PROBLEM REQUIREMENTS — Report all lines in the records that hold the string "right".

[Shape scene image sequences]
* * *
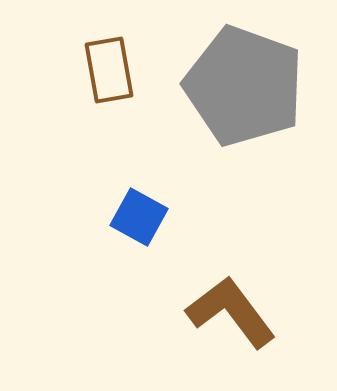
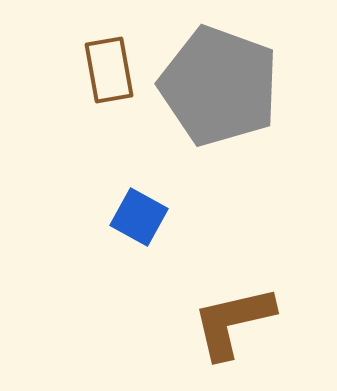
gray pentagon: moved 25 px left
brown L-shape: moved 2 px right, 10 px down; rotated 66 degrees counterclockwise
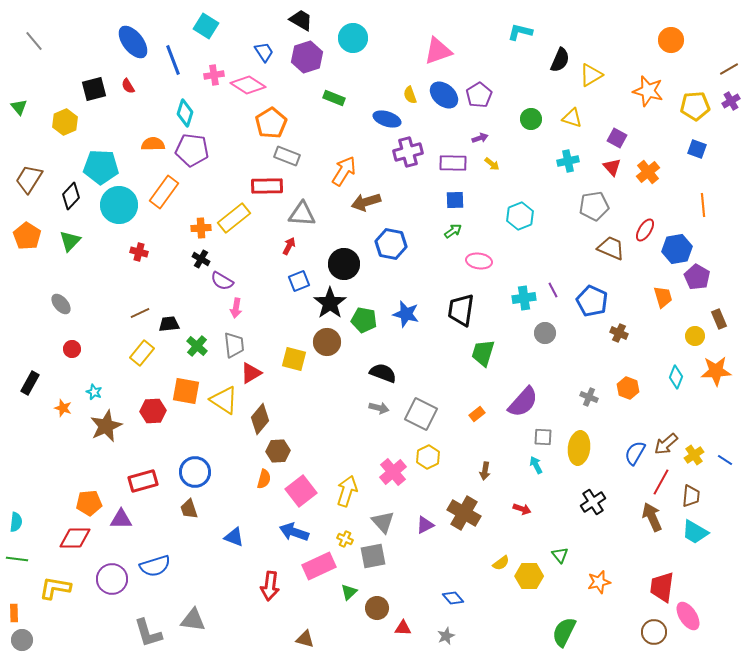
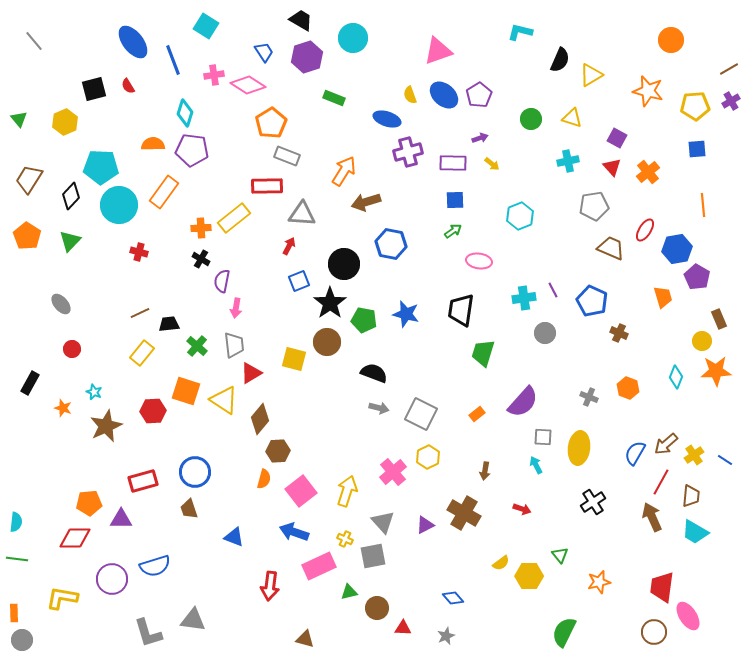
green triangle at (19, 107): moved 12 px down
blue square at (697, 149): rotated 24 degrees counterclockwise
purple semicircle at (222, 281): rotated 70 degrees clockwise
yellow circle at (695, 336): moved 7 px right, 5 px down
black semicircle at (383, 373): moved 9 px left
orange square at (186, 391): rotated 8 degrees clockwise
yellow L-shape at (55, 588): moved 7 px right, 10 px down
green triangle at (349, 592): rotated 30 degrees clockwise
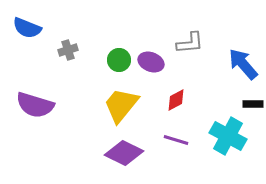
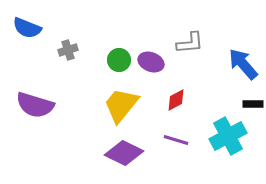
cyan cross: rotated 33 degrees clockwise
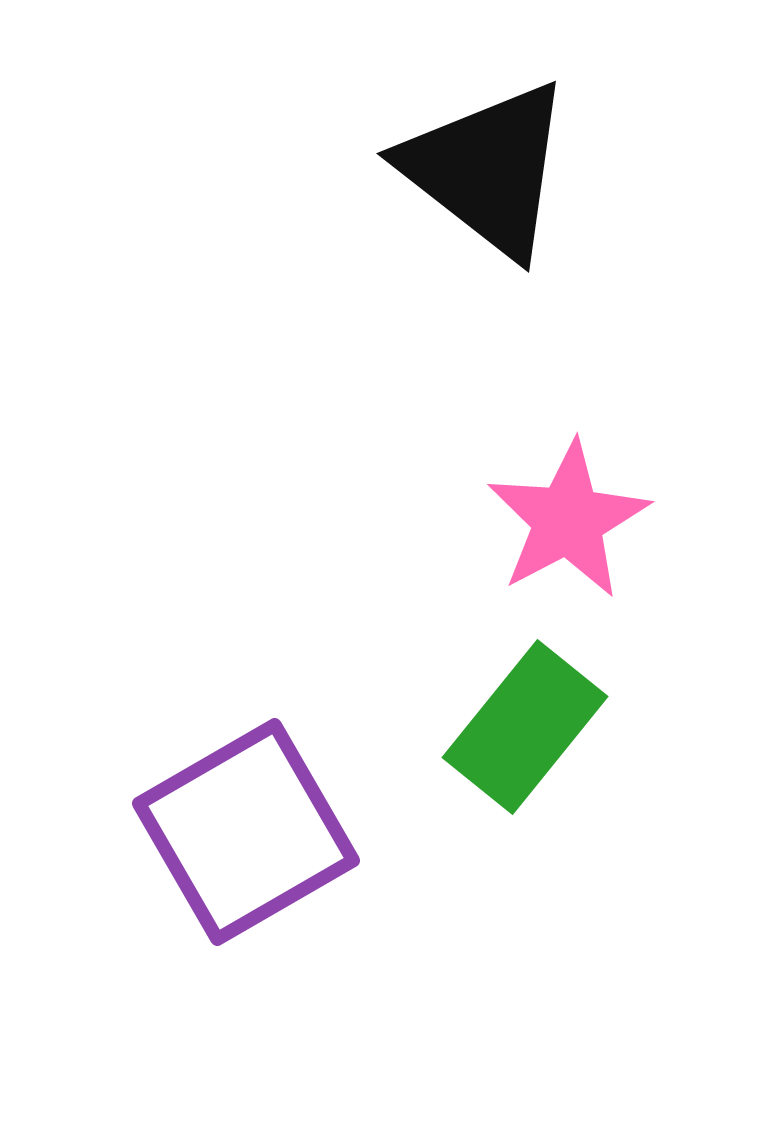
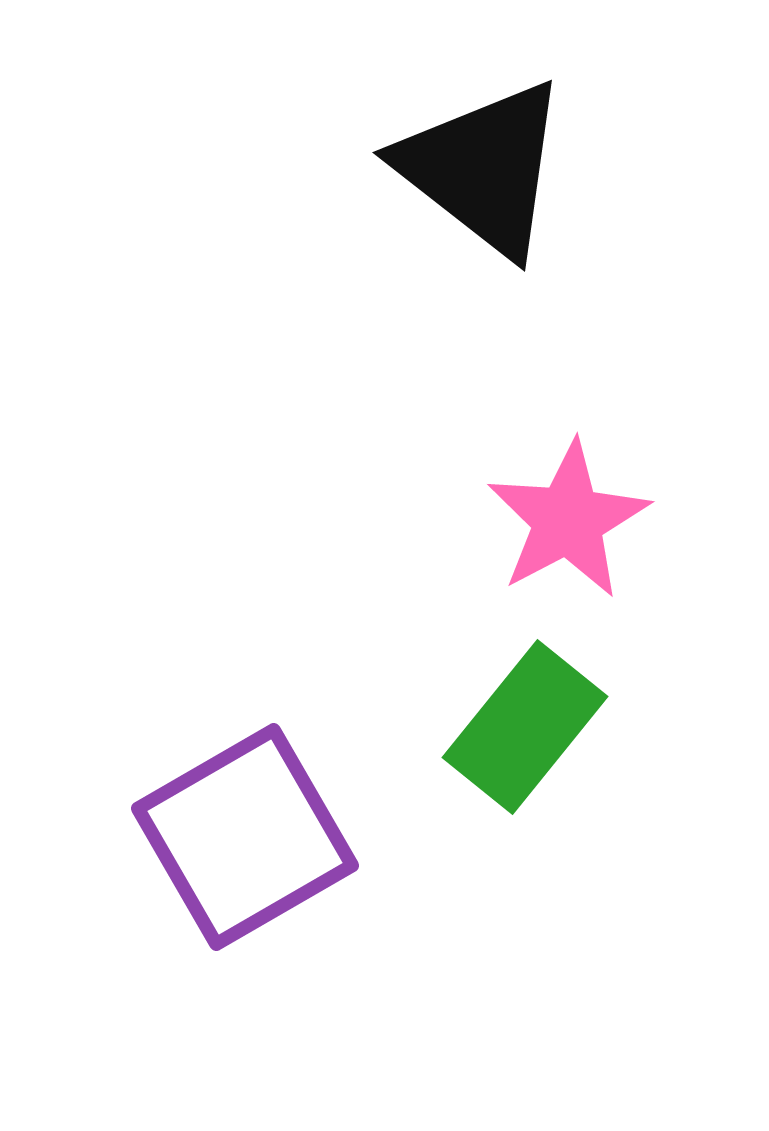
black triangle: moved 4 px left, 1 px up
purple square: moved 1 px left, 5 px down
* * *
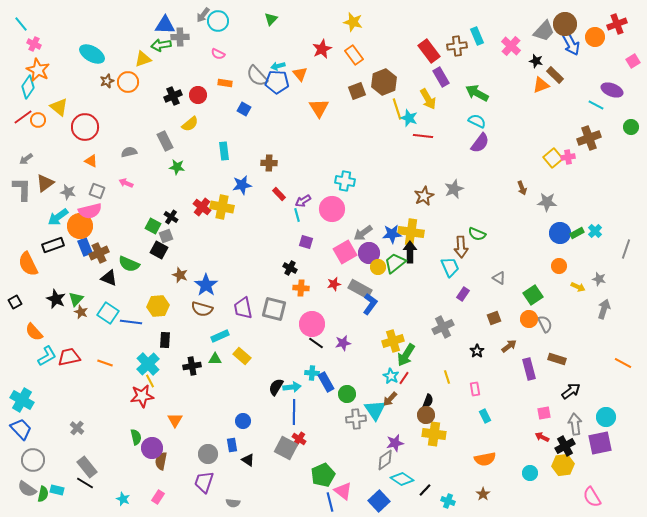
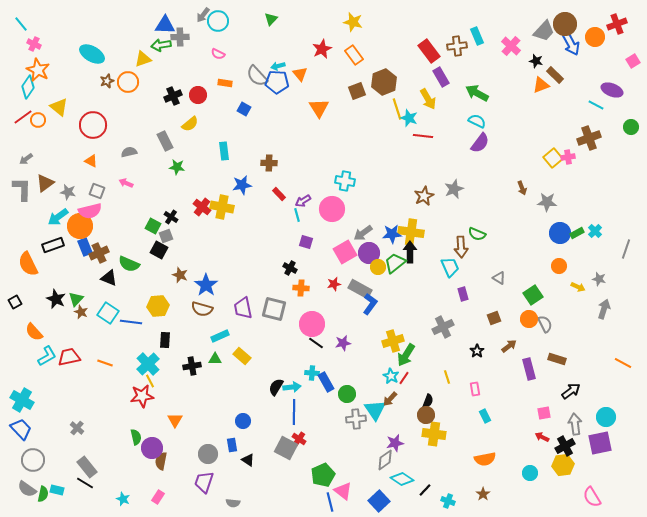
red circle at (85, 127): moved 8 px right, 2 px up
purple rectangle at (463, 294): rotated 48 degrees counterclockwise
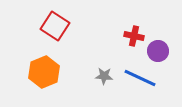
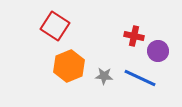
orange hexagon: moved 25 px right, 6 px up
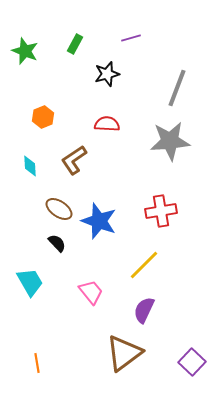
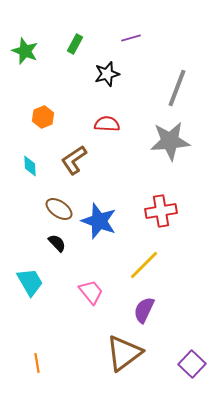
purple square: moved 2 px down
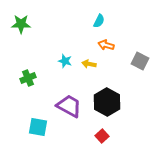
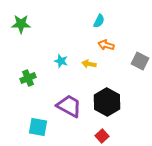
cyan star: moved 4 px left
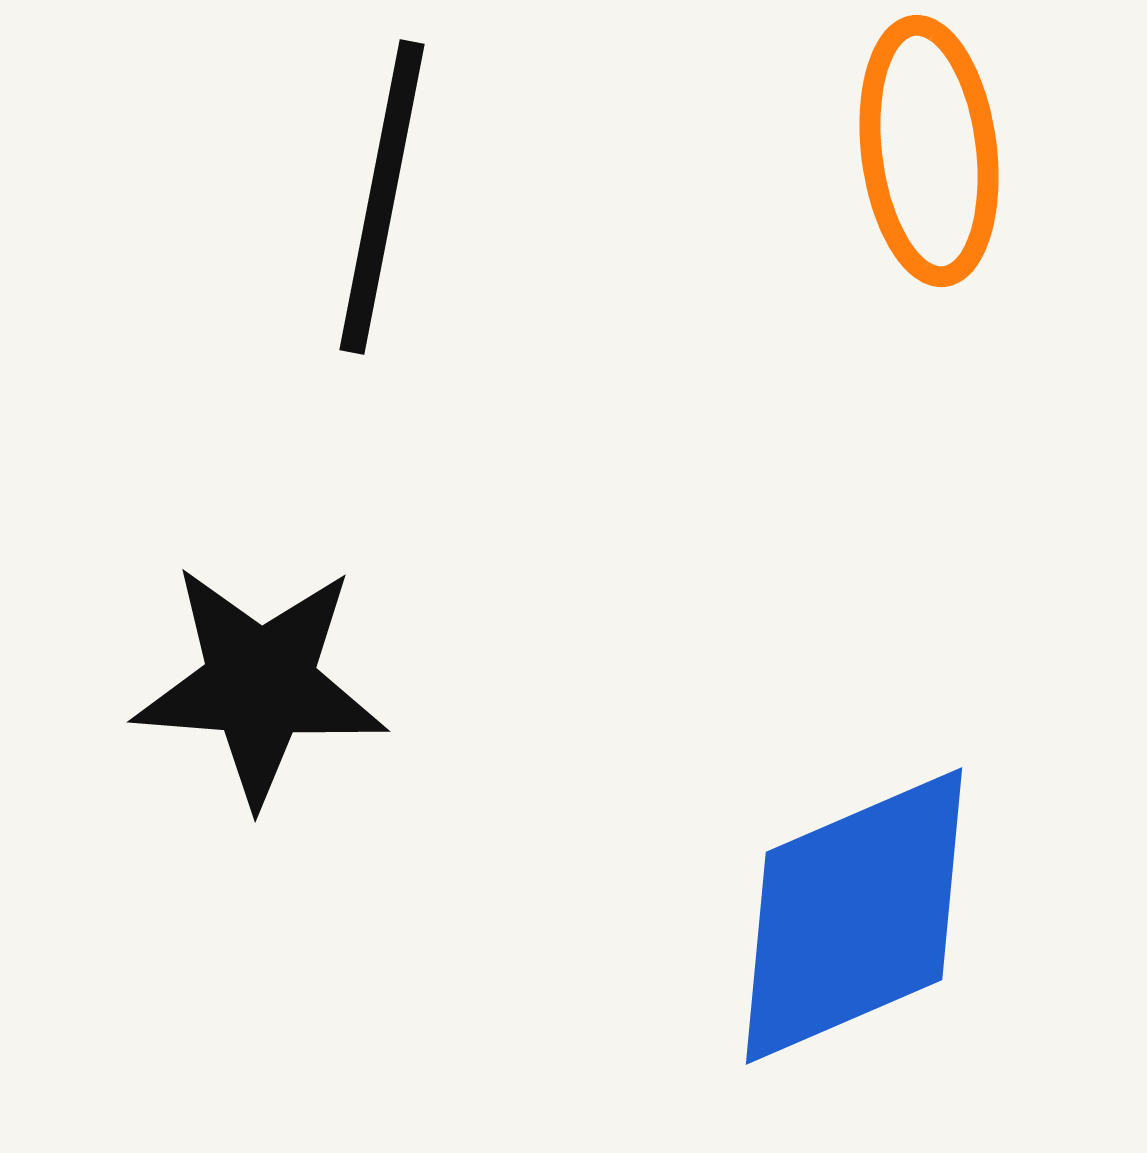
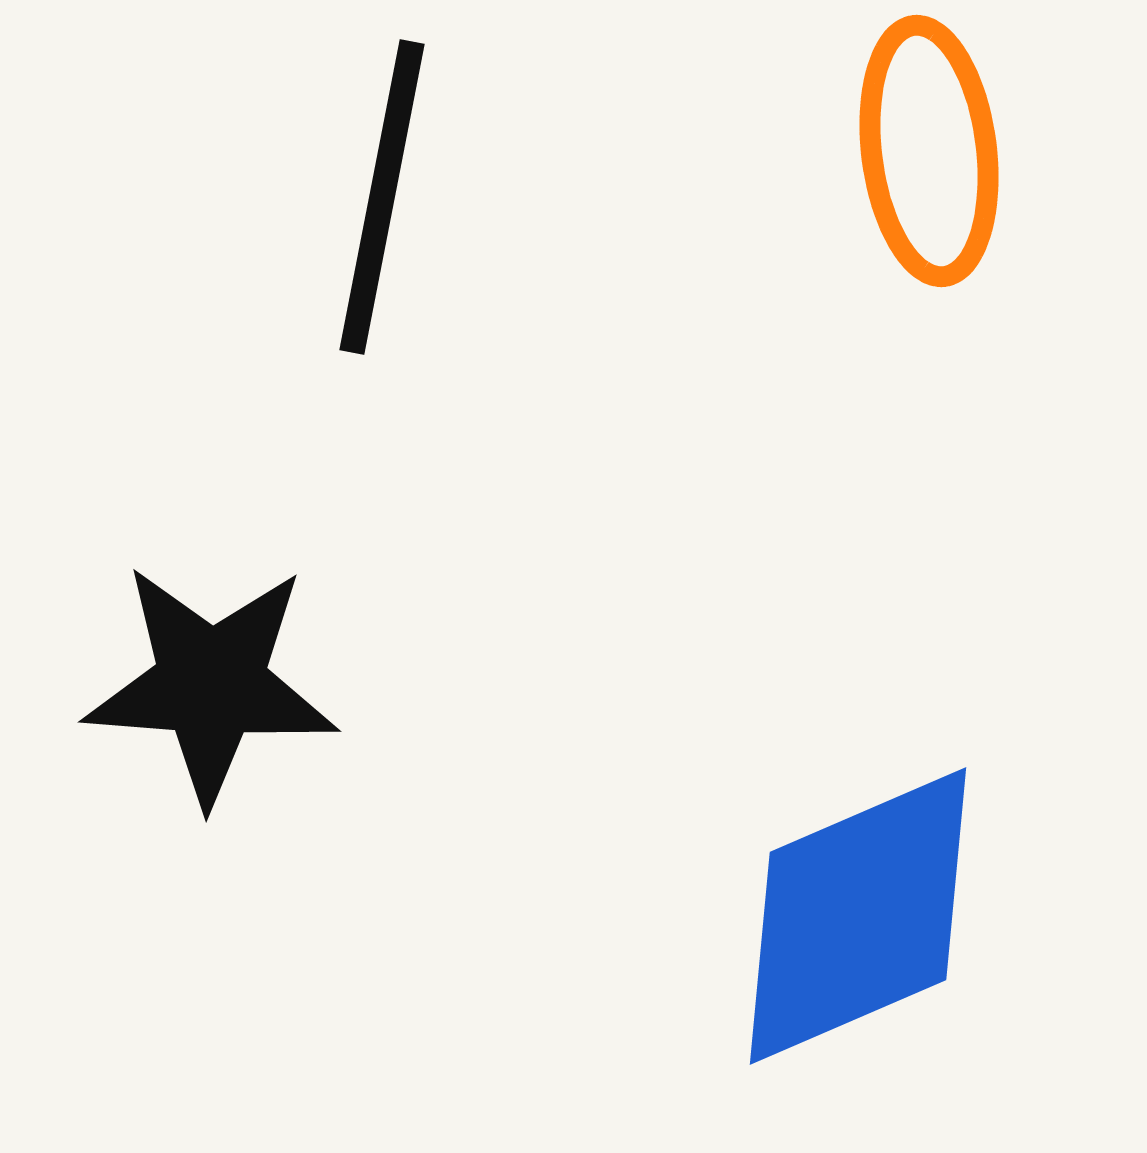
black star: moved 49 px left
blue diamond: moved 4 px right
* * *
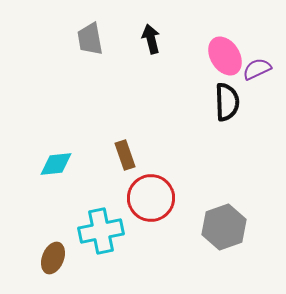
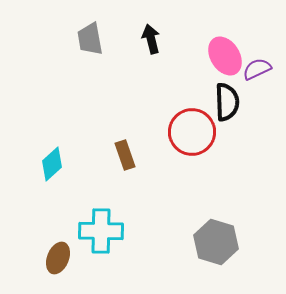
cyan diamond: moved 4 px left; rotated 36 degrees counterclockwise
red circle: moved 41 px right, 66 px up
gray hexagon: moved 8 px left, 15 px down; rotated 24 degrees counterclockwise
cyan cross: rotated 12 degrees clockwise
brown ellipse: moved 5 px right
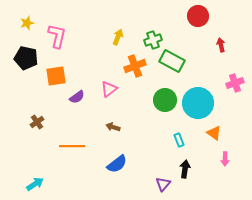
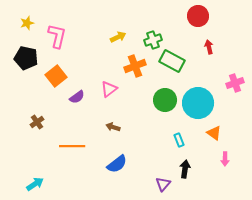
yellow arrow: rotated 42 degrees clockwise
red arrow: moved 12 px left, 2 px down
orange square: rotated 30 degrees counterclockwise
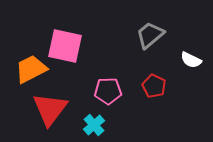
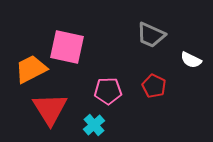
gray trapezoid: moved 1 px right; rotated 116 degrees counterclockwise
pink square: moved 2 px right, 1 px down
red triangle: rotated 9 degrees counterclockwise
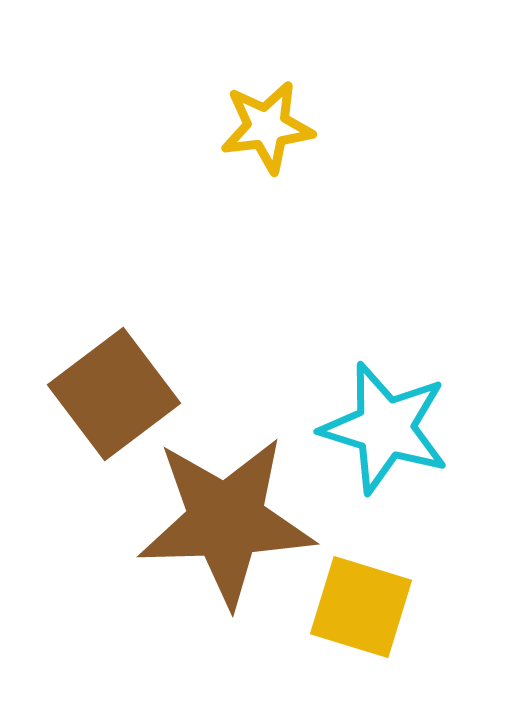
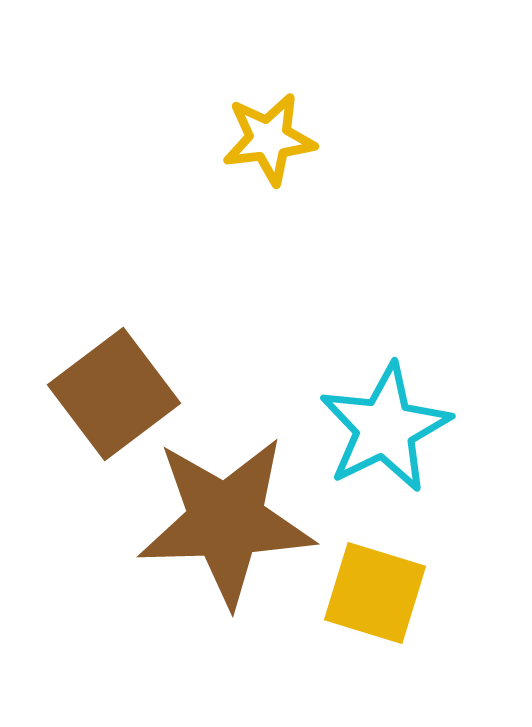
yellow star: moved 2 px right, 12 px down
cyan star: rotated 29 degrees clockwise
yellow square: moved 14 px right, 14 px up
* * *
EXERCISE OUTPUT —
brown L-shape: moved 2 px right, 10 px down; rotated 66 degrees counterclockwise
yellow circle at (695, 336): moved 7 px right, 5 px down
yellow L-shape at (55, 588): moved 7 px right, 10 px down
red circle at (85, 127): moved 8 px right, 2 px up
orange hexagon: moved 25 px right, 6 px up
blue diamond: moved 4 px right
red circle: moved 41 px right, 66 px up
brown ellipse: moved 5 px right
gray trapezoid: moved 1 px right; rotated 116 degrees counterclockwise
pink square: moved 2 px right, 1 px down
yellow star: moved 2 px right, 12 px down
yellow square: moved 14 px right, 14 px up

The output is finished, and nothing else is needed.